Transcribe the records that follow exactly. Skip the pictures.

(Collected data)
• • •
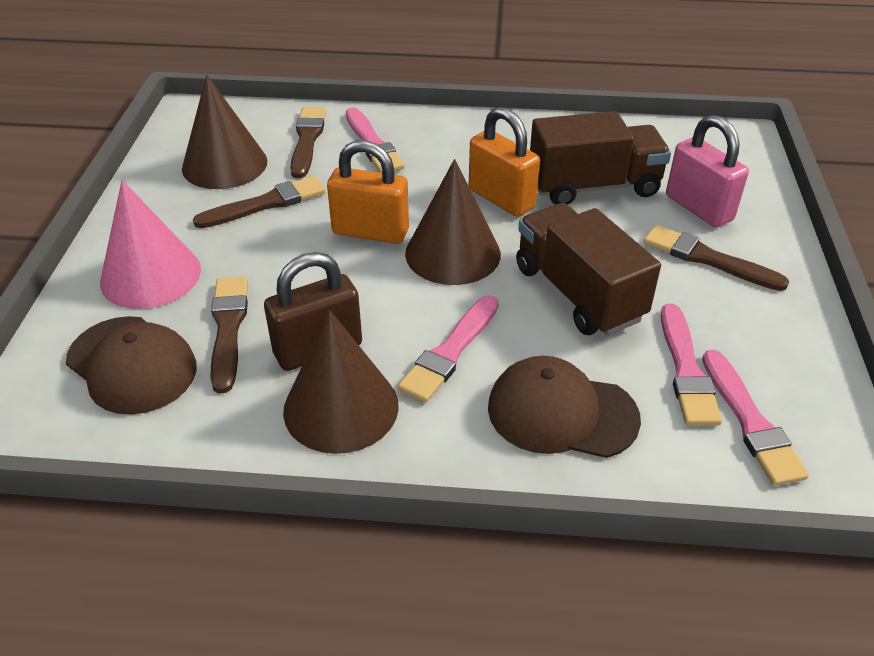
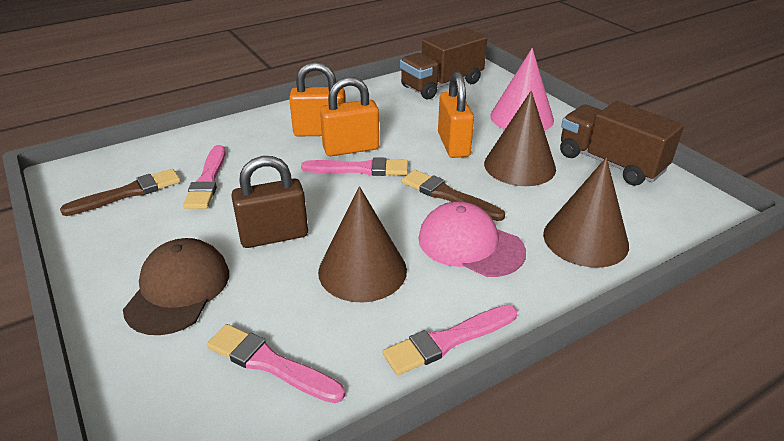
brown brush: 4 -> 2
brown cap: 2 -> 1
orange padlock: 2 -> 3
pink cap: 0 -> 1
pink padlock: 1 -> 0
• • •
- **SOLUTION**
brown brush: 4 -> 2
brown cap: 2 -> 1
orange padlock: 2 -> 3
pink cap: 0 -> 1
pink padlock: 1 -> 0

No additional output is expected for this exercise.